[Object change listings]

[Start of section]

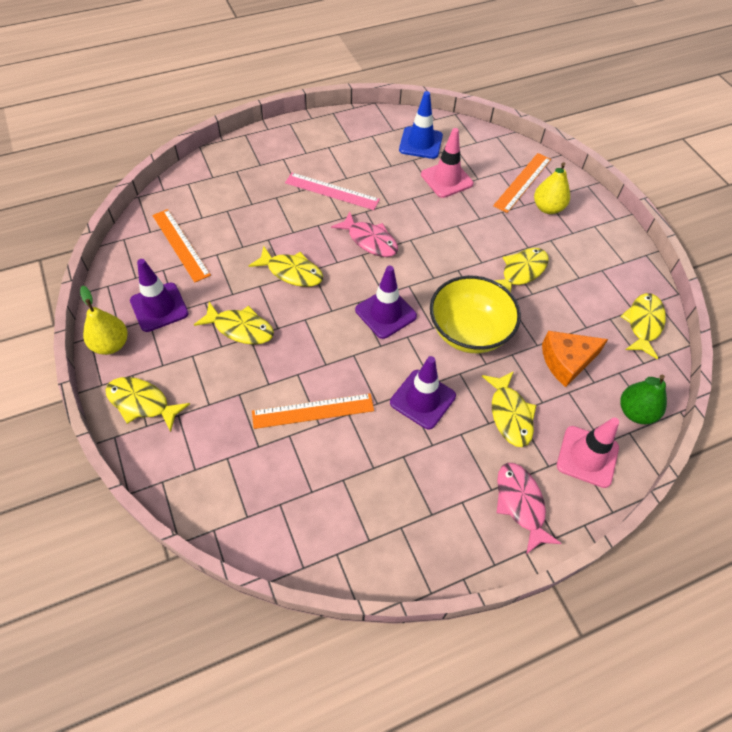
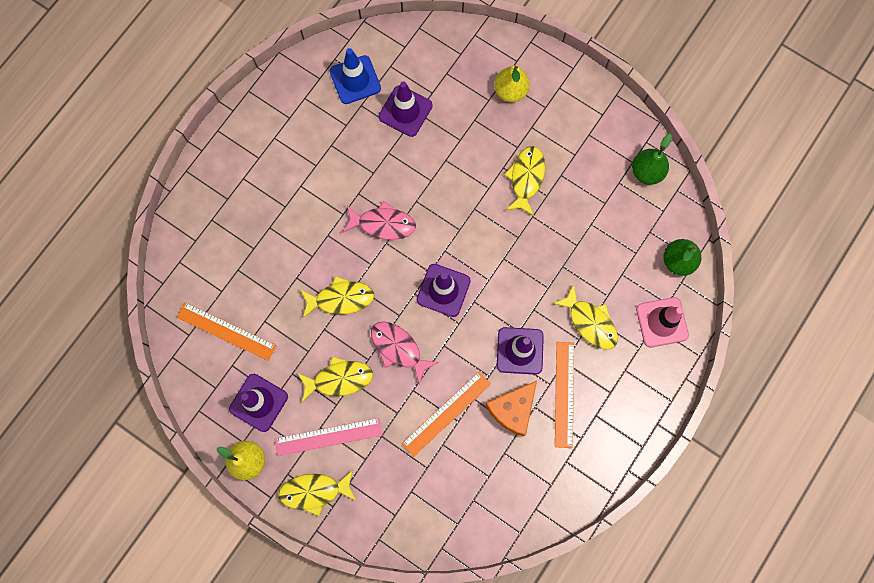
camera: 30 degrees left, 20 degrees up
(332, 191) = (314, 189): pink ruler -> pink ruler (328, 436)
(446, 179) = (405, 111): pink traffic cone -> purple traffic cone
(469, 332) = (518, 266): yellow bowl -> none
(521, 504) = (636, 390): pink fish -> pink fish (398, 348)
(522, 182) = (473, 73): orange ruler -> orange ruler (564, 394)
(566, 361) = (606, 246): orange cheese -> orange cheese (512, 409)
(643, 324) = (646, 172): yellow fish -> green pear

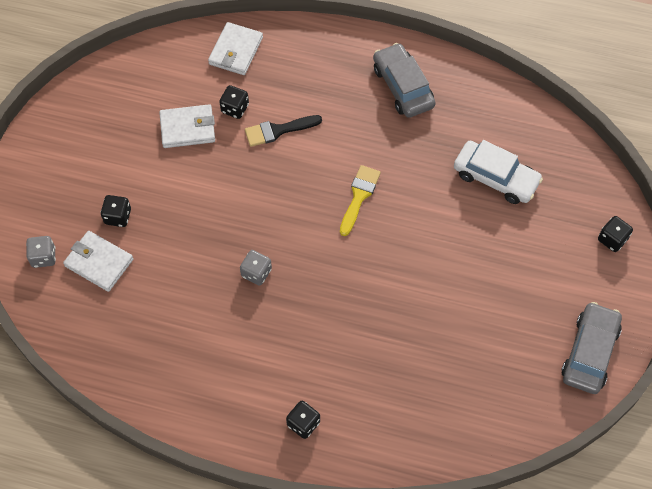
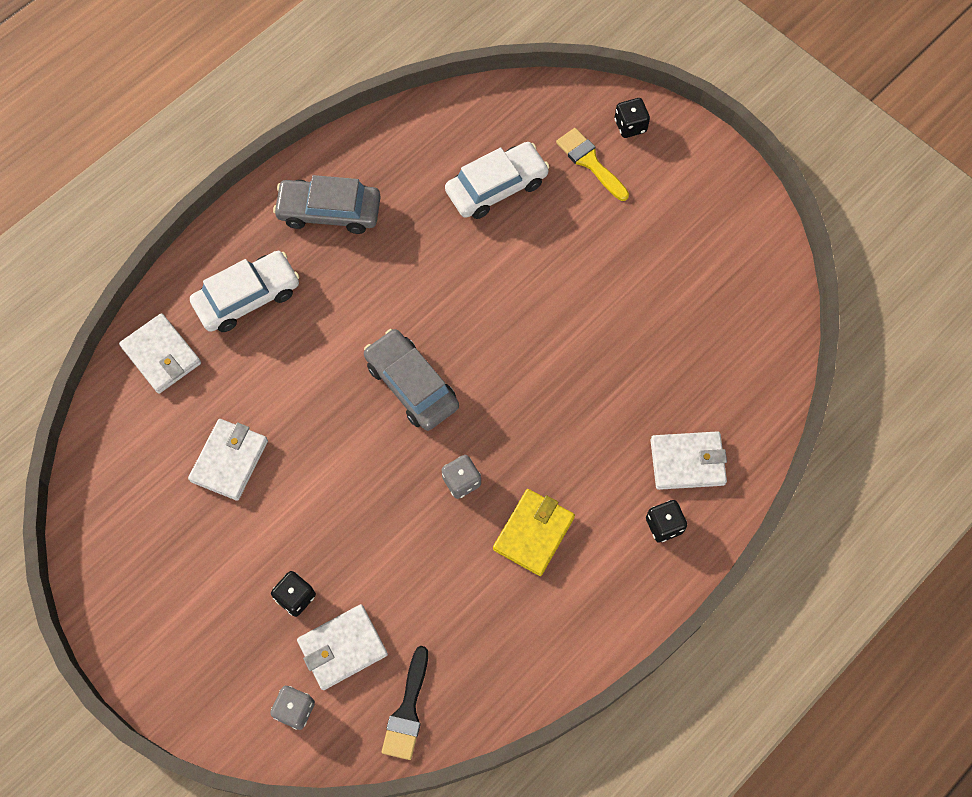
camera: 60 degrees left, 5 degrees up
(235, 108) = (238, 396): black dice -> none
(246, 338) = (533, 533): none -> yellow wallet
(278, 130) = (298, 366): black brush -> black brush (407, 710)
(307, 75) = (247, 297): none -> white car
(359, 196) = (435, 328): yellow brush -> yellow brush (590, 162)
(362, 416) = (687, 462): none -> white wallet
(589, 352) = (736, 216): grey car -> grey car (411, 385)

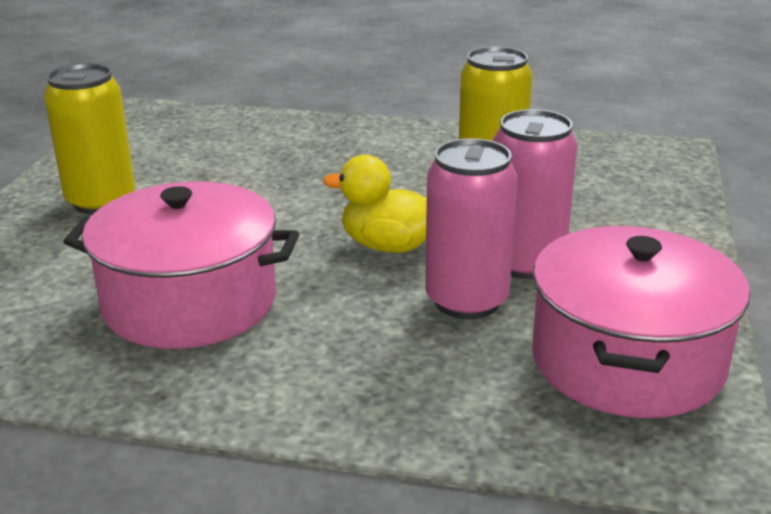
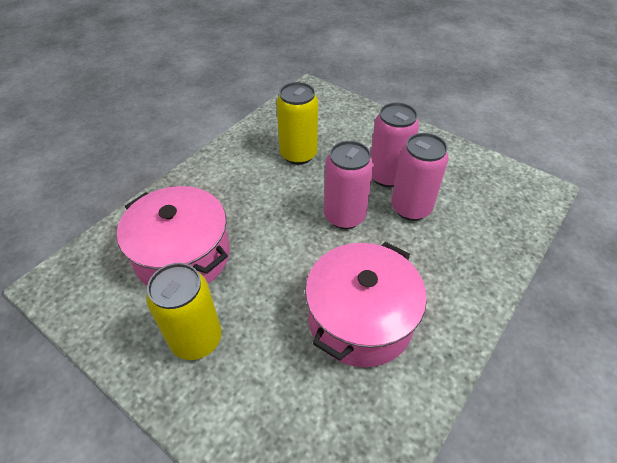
camera: 65 degrees left, 20 degrees up
(389, 246) = (344, 216): yellow duck -> pink can
(627, 360) = (476, 180): pink pot -> pink pot (183, 255)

[End of section]

Nothing but the lines from the one with "(446, 179) = (405, 111): pink" to the one with "(362, 416) = (687, 462): none -> white wallet" above, both included, should be transcribed, exactly and without pictures.

(446, 179) = (405, 111): pink traffic cone -> purple traffic cone
(469, 332) = (518, 266): yellow bowl -> none
(521, 504) = (636, 390): pink fish -> pink fish (398, 348)
(522, 182) = (473, 73): orange ruler -> orange ruler (564, 394)
(566, 361) = (606, 246): orange cheese -> orange cheese (512, 409)
(643, 324) = (646, 172): yellow fish -> green pear

camera: 60 degrees left, 5 degrees up
(235, 108) = (238, 396): black dice -> none
(246, 338) = (533, 533): none -> yellow wallet
(278, 130) = (298, 366): black brush -> black brush (407, 710)
(307, 75) = (247, 297): none -> white car
(359, 196) = (435, 328): yellow brush -> yellow brush (590, 162)
(362, 416) = (687, 462): none -> white wallet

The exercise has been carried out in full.